▶ **Problem to work on**
Below are some records; state how many of their lines contain the word "turquoise", and add nothing.

▶ **Given entries**

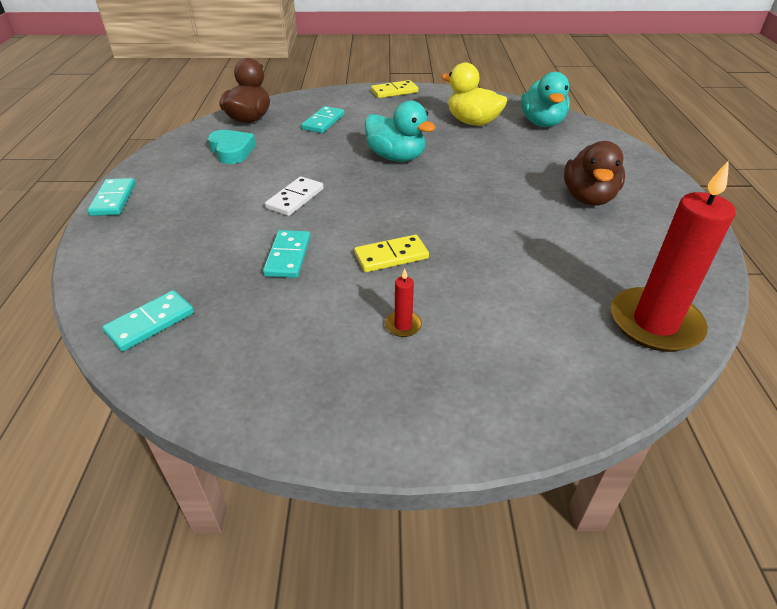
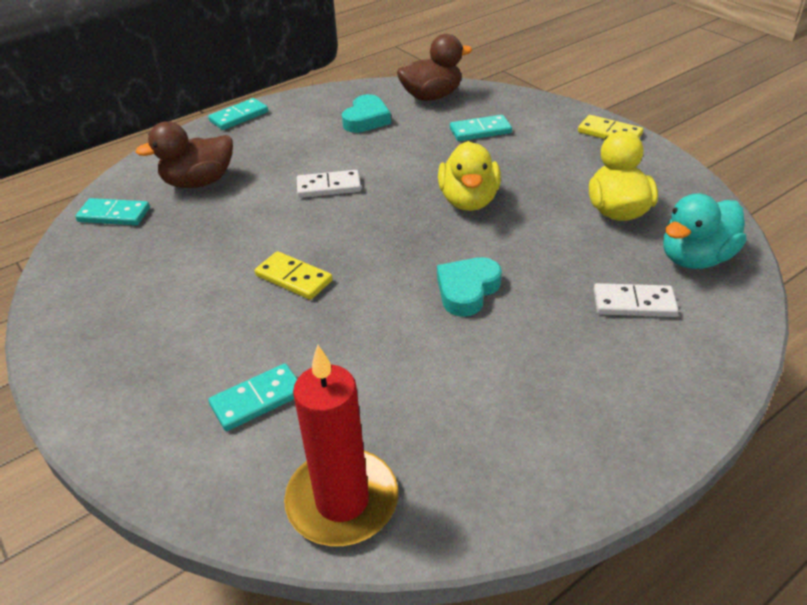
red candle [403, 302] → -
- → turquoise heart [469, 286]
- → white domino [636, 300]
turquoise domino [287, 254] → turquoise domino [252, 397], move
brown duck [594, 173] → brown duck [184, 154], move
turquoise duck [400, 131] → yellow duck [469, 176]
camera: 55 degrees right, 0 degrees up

▶ **Finished task**
3